What is expected = Collect all the lines that mention the word "stained".

--- START OF Exercise inputs ---

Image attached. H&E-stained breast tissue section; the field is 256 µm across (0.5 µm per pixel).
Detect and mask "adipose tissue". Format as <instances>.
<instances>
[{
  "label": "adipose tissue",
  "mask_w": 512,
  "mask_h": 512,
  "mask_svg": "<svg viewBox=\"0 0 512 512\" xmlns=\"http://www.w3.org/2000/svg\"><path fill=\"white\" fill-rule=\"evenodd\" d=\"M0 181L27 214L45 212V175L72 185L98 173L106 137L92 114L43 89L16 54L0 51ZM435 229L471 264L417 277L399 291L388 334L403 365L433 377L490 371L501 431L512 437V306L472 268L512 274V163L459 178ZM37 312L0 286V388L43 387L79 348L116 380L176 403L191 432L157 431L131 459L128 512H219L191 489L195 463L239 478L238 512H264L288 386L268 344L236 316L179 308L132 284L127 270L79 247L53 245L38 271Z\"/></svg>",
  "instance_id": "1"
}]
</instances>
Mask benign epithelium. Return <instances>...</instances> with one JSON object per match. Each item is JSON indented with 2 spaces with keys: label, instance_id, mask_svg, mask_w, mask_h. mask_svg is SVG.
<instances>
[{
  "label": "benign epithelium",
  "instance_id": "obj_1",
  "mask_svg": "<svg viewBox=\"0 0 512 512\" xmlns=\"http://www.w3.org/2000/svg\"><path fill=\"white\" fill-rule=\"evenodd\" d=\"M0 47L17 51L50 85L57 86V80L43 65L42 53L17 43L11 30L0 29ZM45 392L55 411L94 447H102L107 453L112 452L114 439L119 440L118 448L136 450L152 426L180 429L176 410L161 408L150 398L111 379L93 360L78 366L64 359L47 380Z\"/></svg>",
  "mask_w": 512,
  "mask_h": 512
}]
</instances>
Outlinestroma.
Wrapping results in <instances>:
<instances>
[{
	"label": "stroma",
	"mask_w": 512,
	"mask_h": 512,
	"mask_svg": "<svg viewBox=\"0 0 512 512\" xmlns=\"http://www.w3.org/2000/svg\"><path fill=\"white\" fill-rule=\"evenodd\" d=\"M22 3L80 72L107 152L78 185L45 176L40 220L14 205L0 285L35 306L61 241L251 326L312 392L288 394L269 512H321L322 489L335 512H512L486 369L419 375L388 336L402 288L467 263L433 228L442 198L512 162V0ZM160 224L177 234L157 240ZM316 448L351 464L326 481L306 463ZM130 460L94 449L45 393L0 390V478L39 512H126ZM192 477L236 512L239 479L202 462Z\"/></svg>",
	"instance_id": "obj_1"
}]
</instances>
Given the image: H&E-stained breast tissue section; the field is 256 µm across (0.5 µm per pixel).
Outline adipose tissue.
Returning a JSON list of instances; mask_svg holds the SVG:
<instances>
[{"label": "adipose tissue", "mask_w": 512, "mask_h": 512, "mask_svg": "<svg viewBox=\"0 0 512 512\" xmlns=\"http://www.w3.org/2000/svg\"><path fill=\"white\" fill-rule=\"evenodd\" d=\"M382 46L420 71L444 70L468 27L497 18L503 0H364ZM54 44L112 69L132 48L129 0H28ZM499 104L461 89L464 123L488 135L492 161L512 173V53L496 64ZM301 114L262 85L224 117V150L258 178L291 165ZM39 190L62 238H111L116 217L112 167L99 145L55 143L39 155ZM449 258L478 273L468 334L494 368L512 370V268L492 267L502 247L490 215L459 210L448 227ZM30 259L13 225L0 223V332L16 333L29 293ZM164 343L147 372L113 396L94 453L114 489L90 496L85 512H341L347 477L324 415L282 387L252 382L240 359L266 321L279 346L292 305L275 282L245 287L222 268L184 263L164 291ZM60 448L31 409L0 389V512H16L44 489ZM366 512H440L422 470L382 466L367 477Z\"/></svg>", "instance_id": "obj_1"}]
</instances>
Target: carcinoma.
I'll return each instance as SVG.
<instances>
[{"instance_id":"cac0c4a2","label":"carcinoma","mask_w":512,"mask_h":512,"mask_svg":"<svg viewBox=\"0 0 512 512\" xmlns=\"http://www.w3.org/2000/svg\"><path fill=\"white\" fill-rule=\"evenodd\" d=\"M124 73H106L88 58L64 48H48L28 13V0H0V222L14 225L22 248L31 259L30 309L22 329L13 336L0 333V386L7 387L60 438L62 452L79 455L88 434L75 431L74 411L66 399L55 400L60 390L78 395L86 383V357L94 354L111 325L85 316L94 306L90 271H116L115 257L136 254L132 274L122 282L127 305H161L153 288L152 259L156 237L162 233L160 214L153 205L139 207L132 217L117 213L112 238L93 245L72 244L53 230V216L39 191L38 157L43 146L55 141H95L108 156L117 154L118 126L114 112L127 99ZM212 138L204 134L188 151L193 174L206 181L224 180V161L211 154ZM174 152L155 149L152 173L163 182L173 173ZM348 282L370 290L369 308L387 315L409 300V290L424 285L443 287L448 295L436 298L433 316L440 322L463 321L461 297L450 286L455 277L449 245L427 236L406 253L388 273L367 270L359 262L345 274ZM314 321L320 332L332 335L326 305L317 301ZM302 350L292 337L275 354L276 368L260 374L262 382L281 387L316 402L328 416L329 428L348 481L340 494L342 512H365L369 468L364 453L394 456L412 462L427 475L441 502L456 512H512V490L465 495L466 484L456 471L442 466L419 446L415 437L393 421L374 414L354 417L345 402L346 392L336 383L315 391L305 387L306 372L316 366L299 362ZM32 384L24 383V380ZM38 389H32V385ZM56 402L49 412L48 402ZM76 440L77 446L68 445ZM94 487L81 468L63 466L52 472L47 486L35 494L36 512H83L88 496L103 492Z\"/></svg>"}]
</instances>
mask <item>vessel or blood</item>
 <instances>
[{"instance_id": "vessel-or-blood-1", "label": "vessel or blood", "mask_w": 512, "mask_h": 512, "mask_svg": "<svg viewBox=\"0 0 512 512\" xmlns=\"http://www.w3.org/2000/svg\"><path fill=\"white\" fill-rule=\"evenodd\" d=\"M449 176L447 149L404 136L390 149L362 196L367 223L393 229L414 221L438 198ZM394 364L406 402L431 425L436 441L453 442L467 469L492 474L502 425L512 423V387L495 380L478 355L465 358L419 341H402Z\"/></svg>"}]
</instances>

--- END OF Exercise inputs ---

Written answer =
Image attached. H&E-stained breast tissue section; the field is 256 µm across (0.5 µm per pixel).
Given the image: H&E-stained breast tissue section; the field is 256 µm across (0.5 µm per pixel).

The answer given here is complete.